▸ DIRECTIVE
Pick out each line in the listing below that contains the string "shortInstrumentName". Case counts.

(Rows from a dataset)
[Start]
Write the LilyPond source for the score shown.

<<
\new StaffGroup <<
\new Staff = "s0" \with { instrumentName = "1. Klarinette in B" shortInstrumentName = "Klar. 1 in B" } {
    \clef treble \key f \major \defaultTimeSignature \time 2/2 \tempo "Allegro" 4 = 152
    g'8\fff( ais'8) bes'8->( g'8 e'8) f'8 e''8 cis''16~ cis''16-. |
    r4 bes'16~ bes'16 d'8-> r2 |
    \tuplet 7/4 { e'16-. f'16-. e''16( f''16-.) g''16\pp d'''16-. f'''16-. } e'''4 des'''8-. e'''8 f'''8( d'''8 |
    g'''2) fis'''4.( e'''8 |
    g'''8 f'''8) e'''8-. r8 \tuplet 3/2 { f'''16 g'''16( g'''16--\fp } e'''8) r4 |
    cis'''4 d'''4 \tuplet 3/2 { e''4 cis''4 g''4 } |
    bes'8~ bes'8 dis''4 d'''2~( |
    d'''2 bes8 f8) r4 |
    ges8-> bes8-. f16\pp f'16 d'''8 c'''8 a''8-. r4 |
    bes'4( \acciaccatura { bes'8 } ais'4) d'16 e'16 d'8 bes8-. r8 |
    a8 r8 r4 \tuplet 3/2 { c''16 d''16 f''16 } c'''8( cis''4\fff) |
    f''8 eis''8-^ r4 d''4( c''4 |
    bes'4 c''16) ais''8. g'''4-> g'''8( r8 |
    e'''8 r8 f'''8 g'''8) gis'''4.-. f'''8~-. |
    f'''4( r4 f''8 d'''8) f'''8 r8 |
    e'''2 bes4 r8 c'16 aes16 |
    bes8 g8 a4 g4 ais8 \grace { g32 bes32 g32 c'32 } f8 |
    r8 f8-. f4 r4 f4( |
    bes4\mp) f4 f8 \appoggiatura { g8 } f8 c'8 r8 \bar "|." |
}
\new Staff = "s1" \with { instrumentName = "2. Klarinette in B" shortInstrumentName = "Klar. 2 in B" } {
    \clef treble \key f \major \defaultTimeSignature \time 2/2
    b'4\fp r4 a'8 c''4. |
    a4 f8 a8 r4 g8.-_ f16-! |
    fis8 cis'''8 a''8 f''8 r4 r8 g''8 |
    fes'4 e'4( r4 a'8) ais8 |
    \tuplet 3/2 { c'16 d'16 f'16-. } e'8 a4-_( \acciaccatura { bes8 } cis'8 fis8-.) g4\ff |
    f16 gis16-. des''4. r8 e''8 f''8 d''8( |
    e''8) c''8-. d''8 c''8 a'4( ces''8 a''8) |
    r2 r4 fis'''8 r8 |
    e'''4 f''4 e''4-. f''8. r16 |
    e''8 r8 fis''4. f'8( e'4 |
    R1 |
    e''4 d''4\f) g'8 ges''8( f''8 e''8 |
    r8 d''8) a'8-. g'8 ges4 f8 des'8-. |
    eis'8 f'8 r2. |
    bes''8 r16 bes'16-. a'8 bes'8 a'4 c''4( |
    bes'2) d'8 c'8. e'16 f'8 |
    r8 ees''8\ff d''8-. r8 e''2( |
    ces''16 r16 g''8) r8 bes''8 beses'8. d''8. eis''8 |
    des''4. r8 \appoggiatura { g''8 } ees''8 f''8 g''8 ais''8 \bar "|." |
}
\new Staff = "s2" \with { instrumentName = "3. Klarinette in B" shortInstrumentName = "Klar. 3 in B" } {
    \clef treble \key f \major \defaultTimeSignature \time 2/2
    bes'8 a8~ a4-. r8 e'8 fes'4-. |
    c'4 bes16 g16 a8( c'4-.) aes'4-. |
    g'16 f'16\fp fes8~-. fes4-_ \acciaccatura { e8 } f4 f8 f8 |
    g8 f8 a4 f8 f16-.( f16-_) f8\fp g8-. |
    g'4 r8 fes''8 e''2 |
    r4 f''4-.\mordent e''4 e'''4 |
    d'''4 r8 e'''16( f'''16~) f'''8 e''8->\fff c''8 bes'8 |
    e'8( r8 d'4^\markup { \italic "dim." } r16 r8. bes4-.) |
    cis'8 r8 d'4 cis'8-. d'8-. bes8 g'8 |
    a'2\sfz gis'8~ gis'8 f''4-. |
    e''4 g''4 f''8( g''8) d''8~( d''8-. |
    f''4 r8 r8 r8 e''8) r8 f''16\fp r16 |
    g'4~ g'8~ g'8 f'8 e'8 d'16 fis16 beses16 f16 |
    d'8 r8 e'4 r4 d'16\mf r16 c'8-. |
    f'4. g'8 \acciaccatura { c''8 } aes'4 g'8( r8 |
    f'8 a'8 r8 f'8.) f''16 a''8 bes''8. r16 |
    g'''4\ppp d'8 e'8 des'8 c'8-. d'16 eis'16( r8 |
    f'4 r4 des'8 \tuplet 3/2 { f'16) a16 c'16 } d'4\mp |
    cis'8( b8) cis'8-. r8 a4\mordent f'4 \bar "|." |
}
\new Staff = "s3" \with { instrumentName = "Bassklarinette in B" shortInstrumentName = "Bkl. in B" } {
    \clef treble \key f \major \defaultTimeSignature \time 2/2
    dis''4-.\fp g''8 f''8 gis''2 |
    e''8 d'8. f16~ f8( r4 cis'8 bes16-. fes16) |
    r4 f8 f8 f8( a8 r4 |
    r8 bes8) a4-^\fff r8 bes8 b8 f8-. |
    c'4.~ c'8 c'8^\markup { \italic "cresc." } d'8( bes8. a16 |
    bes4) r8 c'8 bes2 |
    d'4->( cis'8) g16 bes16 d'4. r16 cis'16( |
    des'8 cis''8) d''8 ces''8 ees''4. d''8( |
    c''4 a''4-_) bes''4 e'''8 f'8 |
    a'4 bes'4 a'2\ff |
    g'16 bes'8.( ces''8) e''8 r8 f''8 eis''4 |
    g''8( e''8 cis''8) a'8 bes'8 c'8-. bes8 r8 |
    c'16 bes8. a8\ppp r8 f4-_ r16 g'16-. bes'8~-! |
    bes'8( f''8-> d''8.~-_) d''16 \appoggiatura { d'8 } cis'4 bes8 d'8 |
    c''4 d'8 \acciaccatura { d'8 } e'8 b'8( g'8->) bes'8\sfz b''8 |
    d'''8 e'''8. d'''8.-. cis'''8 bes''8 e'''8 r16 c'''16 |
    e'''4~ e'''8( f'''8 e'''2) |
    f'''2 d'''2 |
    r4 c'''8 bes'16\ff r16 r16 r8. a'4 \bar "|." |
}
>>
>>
[End]
▸ FINISHED EXERCISE
\new Staff = "s0" \with { instrumentName = "1. Klarinette in B" shortInstrumentName = "Klar. 1 in B" } {
\new Staff = "s1" \with { instrumentName = "2. Klarinette in B" shortInstrumentName = "Klar. 2 in B" } {
\new Staff = "s2" \with { instrumentName = "3. Klarinette in B" shortInstrumentName = "Klar. 3 in B" } {
\new Staff = "s3" \with { instrumentName = "Bassklarinette in B" shortInstrumentName = "Bkl. in B" } {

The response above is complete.